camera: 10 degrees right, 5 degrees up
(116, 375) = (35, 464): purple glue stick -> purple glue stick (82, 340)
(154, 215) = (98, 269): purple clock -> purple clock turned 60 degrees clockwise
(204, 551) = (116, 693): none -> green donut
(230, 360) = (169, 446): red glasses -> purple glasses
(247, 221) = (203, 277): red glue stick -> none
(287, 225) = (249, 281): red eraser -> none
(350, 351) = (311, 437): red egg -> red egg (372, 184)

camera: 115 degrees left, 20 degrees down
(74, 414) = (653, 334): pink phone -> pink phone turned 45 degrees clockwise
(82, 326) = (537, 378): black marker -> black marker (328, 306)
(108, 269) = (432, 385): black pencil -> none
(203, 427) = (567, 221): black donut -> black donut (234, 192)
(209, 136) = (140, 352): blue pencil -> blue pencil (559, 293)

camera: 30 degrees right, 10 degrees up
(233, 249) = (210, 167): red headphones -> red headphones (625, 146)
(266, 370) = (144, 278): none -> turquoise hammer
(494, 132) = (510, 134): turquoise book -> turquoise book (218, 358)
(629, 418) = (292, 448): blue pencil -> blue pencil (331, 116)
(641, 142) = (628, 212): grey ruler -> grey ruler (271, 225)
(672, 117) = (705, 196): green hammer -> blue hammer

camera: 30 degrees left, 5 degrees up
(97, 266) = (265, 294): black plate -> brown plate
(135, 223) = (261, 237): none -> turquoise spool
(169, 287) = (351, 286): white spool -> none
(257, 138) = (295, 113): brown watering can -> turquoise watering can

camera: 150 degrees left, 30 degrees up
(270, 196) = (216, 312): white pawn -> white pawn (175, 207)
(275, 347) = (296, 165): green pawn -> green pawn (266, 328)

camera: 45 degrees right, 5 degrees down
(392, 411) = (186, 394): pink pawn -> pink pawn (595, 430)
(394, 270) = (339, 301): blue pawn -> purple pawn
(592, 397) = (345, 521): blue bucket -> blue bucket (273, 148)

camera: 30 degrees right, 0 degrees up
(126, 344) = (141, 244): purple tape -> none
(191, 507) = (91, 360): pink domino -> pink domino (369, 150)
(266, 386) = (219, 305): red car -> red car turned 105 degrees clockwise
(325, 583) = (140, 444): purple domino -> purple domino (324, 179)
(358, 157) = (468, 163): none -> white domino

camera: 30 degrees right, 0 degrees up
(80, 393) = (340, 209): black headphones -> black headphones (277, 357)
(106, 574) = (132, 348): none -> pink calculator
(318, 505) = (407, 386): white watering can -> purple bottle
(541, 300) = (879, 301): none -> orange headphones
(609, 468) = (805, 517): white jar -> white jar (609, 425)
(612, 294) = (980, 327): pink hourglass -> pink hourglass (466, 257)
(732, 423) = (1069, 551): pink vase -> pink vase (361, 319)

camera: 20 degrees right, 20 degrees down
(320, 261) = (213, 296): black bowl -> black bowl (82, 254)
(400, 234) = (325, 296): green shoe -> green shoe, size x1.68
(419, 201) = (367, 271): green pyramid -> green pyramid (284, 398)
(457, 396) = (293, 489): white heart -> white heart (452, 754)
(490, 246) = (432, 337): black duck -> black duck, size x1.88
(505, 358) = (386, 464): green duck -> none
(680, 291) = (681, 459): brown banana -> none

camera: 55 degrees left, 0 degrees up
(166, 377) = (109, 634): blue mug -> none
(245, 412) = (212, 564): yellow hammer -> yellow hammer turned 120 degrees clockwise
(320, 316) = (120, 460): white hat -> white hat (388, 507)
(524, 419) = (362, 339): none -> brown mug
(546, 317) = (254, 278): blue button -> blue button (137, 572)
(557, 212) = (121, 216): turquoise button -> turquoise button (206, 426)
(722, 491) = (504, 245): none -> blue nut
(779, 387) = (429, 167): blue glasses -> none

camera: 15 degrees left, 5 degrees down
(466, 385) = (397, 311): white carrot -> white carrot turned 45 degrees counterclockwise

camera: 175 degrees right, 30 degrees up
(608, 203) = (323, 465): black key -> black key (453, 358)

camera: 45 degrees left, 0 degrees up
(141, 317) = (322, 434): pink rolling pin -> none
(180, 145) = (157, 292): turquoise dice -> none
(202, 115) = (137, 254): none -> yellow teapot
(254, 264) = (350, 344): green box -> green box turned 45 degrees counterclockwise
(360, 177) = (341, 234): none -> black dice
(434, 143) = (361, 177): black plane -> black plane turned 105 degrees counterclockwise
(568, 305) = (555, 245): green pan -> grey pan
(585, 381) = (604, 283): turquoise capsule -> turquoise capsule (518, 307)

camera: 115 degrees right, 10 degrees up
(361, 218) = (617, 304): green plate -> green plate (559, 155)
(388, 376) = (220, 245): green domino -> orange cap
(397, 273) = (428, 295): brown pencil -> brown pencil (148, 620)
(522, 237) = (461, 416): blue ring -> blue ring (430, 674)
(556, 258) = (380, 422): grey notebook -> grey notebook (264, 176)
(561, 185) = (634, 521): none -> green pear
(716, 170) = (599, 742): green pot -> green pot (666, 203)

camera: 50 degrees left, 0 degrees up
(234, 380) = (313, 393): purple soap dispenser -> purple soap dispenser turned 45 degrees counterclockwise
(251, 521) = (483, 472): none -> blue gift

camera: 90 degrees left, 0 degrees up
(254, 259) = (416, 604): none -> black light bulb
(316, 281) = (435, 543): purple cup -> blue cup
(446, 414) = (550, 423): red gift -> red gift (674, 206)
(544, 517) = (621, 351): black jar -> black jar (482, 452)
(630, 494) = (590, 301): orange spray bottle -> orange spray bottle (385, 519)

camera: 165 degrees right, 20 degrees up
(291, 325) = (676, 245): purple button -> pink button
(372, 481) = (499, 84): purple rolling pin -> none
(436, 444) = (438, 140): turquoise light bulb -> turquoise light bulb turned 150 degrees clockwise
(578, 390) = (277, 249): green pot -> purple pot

◇ ◇ ◇ ◇

#### WORK REQUEST
I need each line above reproduced exactly.

#### EXERCISE SOLUTION
camera: 10 degrees right, 5 degrees up
(116, 375) = (35, 464): purple glue stick -> purple glue stick (82, 340)
(154, 215) = (98, 269): purple clock -> purple clock turned 60 degrees clockwise
(204, 551) = (116, 693): none -> green donut
(230, 360) = (169, 446): red glasses -> purple glasses
(247, 221) = (203, 277): red glue stick -> none
(287, 225) = (249, 281): red eraser -> none
(350, 351) = (311, 437): red egg -> red egg (372, 184)

camera: 115 degrees left, 20 degrees down
(74, 414) = (653, 334): pink phone -> pink phone turned 45 degrees clockwise
(82, 326) = (537, 378): black marker -> black marker (328, 306)
(108, 269) = (432, 385): black pencil -> none
(203, 427) = (567, 221): black donut -> black donut (234, 192)
(209, 136) = (140, 352): blue pencil -> blue pencil (559, 293)

camera: 30 degrees right, 10 degrees up
(233, 249) = (210, 167): red headphones -> red headphones (625, 146)
(266, 370) = (144, 278): none -> turquoise hammer
(494, 132) = (510, 134): turquoise book -> turquoise book (218, 358)
(629, 418) = (292, 448): blue pencil -> blue pencil (331, 116)
(641, 142) = (628, 212): grey ruler -> grey ruler (271, 225)
(672, 117) = (705, 196): green hammer -> blue hammer

camera: 30 degrees left, 5 degrees up
(97, 266) = (265, 294): black plate -> brown plate
(135, 223) = (261, 237): none -> turquoise spool
(169, 287) = (351, 286): white spool -> none
(257, 138) = (295, 113): brown watering can -> turquoise watering can

camera: 150 degrees left, 30 degrees up
(270, 196) = (216, 312): white pawn -> white pawn (175, 207)
(275, 347) = (296, 165): green pawn -> green pawn (266, 328)

camera: 45 degrees right, 5 degrees down
(392, 411) = (186, 394): pink pawn -> pink pawn (595, 430)
(394, 270) = (339, 301): blue pawn -> purple pawn
(592, 397) = (345, 521): blue bucket -> blue bucket (273, 148)

camera: 30 degrees right, 0 degrees up
(126, 344) = (141, 244): purple tape -> none
(191, 507) = (91, 360): pink domino -> pink domino (369, 150)
(266, 386) = (219, 305): red car -> red car turned 105 degrees clockwise
(325, 583) = (140, 444): purple domino -> purple domino (324, 179)
(358, 157) = (468, 163): none -> white domino

camera: 30 degrees right, 0 degrees up
(80, 393) = (340, 209): black headphones -> black headphones (277, 357)
(106, 574) = (132, 348): none -> pink calculator
(318, 505) = (407, 386): white watering can -> purple bottle
(541, 300) = (879, 301): none -> orange headphones
(609, 468) = (805, 517): white jar -> white jar (609, 425)
(612, 294) = (980, 327): pink hourglass -> pink hourglass (466, 257)
(732, 423) = (1069, 551): pink vase -> pink vase (361, 319)

camera: 20 degrees right, 20 degrees down
(320, 261) = (213, 296): black bowl -> black bowl (82, 254)
(400, 234) = (325, 296): green shoe -> green shoe, size x1.68
(419, 201) = (367, 271): green pyramid -> green pyramid (284, 398)
(457, 396) = (293, 489): white heart -> white heart (452, 754)
(490, 246) = (432, 337): black duck -> black duck, size x1.88
(505, 358) = (386, 464): green duck -> none
(680, 291) = (681, 459): brown banana -> none

camera: 55 degrees left, 0 degrees up
(166, 377) = (109, 634): blue mug -> none
(245, 412) = (212, 564): yellow hammer -> yellow hammer turned 120 degrees clockwise
(320, 316) = (120, 460): white hat -> white hat (388, 507)
(524, 419) = (362, 339): none -> brown mug
(546, 317) = (254, 278): blue button -> blue button (137, 572)
(557, 212) = (121, 216): turquoise button -> turquoise button (206, 426)
(722, 491) = (504, 245): none -> blue nut
(779, 387) = (429, 167): blue glasses -> none

camera: 15 degrees left, 5 degrees down
(466, 385) = (397, 311): white carrot -> white carrot turned 45 degrees counterclockwise

camera: 175 degrees right, 30 degrees up
(608, 203) = (323, 465): black key -> black key (453, 358)

camera: 45 degrees left, 0 degrees up
(141, 317) = (322, 434): pink rolling pin -> none
(180, 145) = (157, 292): turquoise dice -> none
(202, 115) = (137, 254): none -> yellow teapot
(254, 264) = (350, 344): green box -> green box turned 45 degrees counterclockwise
(360, 177) = (341, 234): none -> black dice
(434, 143) = (361, 177): black plane -> black plane turned 105 degrees counterclockwise
(568, 305) = (555, 245): green pan -> grey pan
(585, 381) = (604, 283): turquoise capsule -> turquoise capsule (518, 307)

camera: 115 degrees right, 10 degrees up
(361, 218) = (617, 304): green plate -> green plate (559, 155)
(388, 376) = (220, 245): green domino -> orange cap
(397, 273) = (428, 295): brown pencil -> brown pencil (148, 620)
(522, 237) = (461, 416): blue ring -> blue ring (430, 674)
(556, 258) = (380, 422): grey notebook -> grey notebook (264, 176)
(561, 185) = (634, 521): none -> green pear
(716, 170) = (599, 742): green pot -> green pot (666, 203)

camera: 50 degrees left, 0 degrees up
(234, 380) = (313, 393): purple soap dispenser -> purple soap dispenser turned 45 degrees counterclockwise
(251, 521) = (483, 472): none -> blue gift

camera: 90 degrees left, 0 degrees up
(254, 259) = (416, 604): none -> black light bulb
(316, 281) = (435, 543): purple cup -> blue cup
(446, 414) = (550, 423): red gift -> red gift (674, 206)
(544, 517) = (621, 351): black jar -> black jar (482, 452)
(630, 494) = (590, 301): orange spray bottle -> orange spray bottle (385, 519)

camera: 165 degrees right, 20 degrees up
(291, 325) = (676, 245): purple button -> pink button
(372, 481) = (499, 84): purple rolling pin -> none
(436, 444) = (438, 140): turquoise light bulb -> turquoise light bulb turned 150 degrees clockwise
(578, 390) = (277, 249): green pot -> purple pot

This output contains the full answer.